#### [TASK REQUIREMENTS]
Go to the line in the entries below that holds "recolor: SCARLET SAND" and repeat exactly from there through the line that holds "rotate: BLACK PILL", inclusive.

━━ GIVEN INFORMATION ━━

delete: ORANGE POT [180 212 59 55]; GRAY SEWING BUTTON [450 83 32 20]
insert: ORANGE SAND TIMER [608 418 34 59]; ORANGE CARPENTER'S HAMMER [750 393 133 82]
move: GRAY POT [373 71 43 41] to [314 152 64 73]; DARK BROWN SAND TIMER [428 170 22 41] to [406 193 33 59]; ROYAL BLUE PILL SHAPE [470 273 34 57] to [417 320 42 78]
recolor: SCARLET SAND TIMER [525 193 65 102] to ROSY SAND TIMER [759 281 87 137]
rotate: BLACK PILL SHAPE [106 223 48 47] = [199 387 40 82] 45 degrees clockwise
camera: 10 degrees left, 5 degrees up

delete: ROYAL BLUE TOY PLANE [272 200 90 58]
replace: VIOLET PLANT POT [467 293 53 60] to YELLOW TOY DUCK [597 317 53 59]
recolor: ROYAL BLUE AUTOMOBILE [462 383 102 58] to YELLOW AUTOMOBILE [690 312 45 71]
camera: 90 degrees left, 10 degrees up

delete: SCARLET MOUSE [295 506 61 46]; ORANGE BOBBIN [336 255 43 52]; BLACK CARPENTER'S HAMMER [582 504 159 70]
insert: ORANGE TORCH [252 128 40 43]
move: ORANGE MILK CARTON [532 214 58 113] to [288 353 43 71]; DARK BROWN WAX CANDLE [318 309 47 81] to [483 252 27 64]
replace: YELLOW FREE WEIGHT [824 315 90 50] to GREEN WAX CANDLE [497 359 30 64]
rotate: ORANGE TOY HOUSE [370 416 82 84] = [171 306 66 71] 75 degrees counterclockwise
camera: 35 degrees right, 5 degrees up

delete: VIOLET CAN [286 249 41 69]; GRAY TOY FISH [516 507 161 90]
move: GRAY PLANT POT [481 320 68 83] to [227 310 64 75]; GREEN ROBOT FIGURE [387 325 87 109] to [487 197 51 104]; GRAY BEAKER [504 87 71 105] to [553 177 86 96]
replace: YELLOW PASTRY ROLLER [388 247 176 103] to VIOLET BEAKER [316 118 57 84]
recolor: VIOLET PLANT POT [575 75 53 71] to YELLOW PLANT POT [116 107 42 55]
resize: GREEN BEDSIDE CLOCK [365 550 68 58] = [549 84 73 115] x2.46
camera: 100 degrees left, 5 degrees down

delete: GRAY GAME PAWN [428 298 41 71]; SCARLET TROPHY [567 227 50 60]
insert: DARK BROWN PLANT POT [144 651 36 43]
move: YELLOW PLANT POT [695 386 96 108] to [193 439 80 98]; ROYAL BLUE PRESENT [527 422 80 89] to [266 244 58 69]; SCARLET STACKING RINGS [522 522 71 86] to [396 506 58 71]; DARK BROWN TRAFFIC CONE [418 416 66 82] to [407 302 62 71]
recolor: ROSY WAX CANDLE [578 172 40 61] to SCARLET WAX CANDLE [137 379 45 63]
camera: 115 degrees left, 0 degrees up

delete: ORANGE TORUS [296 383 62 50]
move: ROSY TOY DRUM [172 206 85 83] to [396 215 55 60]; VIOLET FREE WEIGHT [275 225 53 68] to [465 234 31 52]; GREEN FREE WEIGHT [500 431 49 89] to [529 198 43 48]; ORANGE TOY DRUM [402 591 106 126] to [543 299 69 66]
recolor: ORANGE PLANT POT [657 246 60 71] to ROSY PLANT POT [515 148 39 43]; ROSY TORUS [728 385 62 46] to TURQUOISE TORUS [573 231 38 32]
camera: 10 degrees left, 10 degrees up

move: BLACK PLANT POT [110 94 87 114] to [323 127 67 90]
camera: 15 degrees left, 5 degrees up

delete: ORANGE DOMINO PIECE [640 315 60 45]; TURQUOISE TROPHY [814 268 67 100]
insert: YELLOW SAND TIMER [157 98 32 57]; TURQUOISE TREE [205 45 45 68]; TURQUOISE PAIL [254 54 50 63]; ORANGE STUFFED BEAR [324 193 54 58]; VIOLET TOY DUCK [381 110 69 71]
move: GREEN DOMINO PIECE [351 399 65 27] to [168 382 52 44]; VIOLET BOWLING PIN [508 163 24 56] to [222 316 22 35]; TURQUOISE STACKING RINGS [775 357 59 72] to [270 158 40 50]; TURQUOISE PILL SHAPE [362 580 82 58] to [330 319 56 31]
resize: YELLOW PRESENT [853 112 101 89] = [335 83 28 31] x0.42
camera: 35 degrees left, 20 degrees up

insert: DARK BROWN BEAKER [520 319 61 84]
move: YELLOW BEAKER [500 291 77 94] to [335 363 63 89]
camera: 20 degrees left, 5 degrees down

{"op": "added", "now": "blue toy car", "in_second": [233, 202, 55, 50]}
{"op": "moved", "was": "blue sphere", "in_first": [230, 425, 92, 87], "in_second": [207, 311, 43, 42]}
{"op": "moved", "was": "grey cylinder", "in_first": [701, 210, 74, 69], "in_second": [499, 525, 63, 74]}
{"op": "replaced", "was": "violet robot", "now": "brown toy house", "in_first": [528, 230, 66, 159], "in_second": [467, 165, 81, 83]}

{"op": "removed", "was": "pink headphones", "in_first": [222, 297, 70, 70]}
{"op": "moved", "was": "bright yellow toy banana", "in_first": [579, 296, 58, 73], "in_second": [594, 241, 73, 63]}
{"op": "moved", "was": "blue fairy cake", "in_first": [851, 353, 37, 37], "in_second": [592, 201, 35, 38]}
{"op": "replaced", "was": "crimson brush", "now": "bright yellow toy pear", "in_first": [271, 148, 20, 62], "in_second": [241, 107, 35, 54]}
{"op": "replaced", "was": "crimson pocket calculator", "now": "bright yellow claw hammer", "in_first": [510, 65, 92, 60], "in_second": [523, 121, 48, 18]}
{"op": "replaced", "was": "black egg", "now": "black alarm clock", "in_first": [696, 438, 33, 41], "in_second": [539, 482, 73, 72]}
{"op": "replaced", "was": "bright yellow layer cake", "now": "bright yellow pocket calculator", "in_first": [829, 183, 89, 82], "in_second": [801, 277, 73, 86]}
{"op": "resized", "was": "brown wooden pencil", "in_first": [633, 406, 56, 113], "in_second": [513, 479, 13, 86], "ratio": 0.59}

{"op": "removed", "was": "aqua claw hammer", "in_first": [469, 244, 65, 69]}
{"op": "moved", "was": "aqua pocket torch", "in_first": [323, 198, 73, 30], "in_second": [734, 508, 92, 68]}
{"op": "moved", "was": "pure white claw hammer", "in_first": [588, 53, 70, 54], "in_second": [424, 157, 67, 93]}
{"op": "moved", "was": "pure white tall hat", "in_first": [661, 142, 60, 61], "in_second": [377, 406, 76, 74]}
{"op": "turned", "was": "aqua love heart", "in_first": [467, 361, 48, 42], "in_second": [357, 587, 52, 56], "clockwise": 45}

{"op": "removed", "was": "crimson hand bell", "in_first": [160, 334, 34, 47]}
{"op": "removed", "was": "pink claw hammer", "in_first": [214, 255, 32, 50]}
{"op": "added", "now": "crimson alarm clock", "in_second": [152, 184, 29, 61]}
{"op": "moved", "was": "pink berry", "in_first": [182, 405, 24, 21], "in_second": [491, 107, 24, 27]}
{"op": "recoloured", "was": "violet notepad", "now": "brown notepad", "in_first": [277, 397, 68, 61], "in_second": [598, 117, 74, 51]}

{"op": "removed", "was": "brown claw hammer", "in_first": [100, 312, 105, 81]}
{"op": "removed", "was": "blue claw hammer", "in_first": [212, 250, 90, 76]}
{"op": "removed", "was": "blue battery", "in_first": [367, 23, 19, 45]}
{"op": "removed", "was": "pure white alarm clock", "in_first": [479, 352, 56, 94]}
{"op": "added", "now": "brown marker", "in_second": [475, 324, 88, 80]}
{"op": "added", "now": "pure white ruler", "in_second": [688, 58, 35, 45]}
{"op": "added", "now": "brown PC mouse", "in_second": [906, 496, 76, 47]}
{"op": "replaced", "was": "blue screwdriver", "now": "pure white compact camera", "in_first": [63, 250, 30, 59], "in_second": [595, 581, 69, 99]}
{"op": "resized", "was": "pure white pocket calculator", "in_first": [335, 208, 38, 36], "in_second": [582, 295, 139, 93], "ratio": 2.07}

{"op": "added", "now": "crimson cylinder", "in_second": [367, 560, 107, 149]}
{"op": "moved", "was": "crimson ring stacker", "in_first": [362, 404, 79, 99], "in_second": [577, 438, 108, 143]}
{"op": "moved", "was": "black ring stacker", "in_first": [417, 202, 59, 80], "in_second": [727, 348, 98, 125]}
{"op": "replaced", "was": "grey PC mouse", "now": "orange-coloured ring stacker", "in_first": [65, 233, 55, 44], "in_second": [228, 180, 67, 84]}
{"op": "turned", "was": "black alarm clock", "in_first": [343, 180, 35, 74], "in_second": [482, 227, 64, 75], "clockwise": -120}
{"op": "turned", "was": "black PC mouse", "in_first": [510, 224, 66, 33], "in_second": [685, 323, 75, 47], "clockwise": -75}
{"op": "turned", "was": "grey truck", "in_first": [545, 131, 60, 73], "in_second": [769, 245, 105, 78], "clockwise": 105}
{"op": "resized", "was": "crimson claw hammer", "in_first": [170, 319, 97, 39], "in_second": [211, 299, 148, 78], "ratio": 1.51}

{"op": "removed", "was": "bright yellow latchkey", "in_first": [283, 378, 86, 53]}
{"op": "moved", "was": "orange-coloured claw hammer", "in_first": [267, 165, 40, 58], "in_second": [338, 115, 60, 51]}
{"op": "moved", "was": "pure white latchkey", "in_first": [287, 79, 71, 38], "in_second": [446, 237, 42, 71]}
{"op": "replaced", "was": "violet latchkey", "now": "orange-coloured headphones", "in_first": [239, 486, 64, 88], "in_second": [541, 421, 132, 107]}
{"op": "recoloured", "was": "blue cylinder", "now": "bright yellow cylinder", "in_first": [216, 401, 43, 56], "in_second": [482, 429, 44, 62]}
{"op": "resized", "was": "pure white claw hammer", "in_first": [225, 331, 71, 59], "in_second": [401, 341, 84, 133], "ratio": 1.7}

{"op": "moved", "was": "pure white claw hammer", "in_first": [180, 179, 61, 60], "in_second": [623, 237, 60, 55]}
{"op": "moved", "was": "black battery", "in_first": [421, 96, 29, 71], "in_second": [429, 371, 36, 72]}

━━━

#### [ANSWER TO THE PROBLEM]
recolor: SCARLET SAND TIMER [525 193 65 102] to ROSY SAND TIMER [759 281 87 137]
rotate: BLACK PILL SHAPE [106 223 48 47] = [199 387 40 82] 45 degrees clockwise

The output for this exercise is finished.